» **What you should do**
A faithful copy without images is required: write out all the records exactly.

Scene image comparisons:
*** Begin section ***

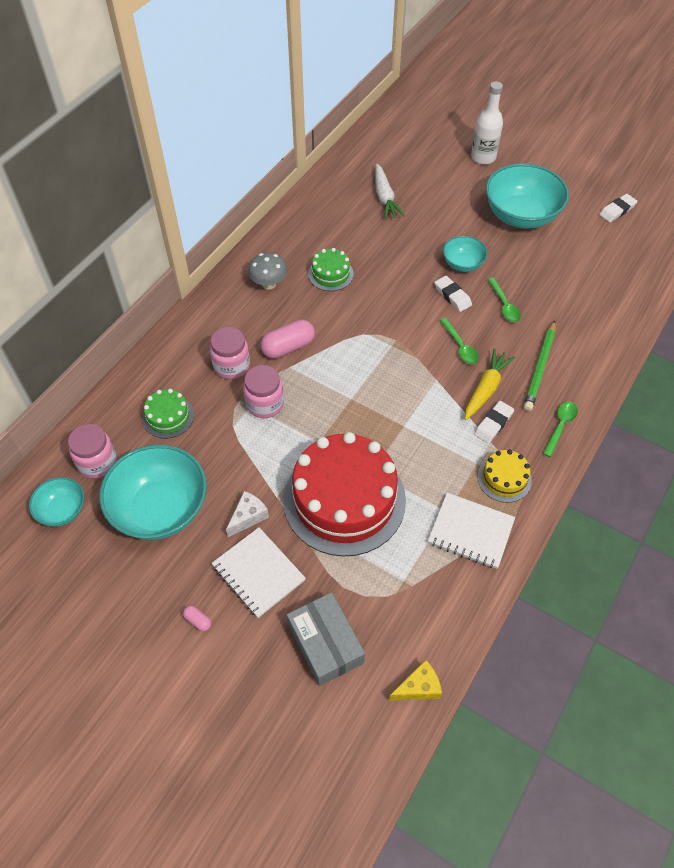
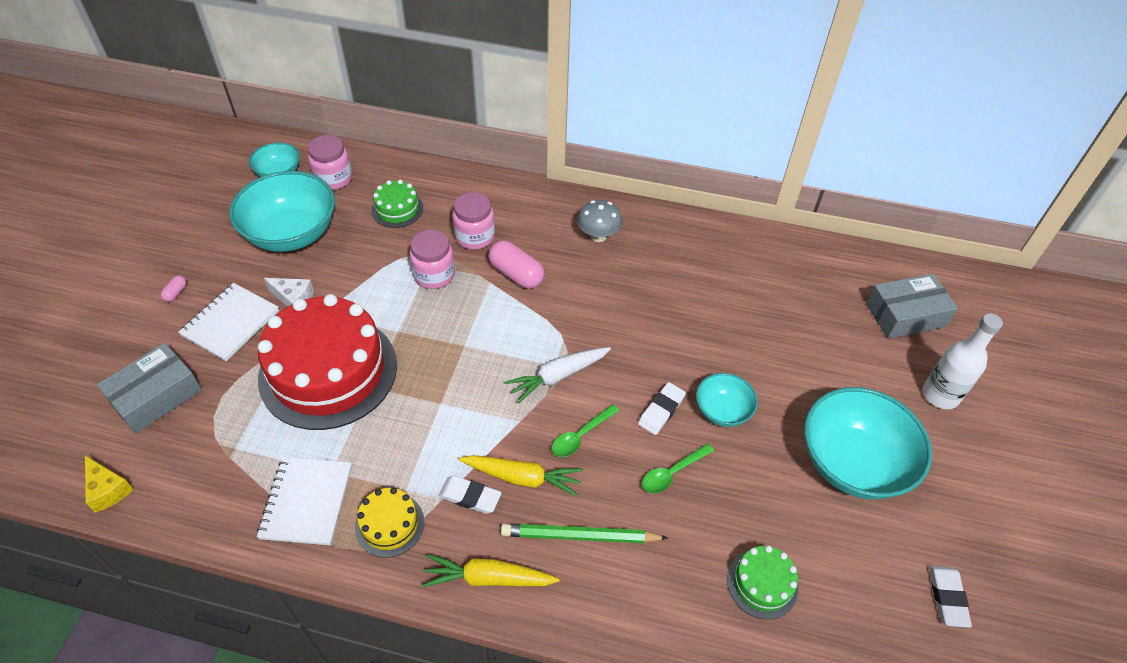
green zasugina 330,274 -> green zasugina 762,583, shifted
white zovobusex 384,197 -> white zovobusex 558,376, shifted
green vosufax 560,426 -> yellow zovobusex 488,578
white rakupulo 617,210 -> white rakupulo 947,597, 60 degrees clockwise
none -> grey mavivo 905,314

*** End section ***

» **Task solution**
green zasugina 330,274 -> green zasugina 762,583, shifted
white zovobusex 384,197 -> white zovobusex 558,376, shifted
green vosufax 560,426 -> yellow zovobusex 488,578
white rakupulo 617,210 -> white rakupulo 947,597, 60 degrees clockwise
none -> grey mavivo 905,314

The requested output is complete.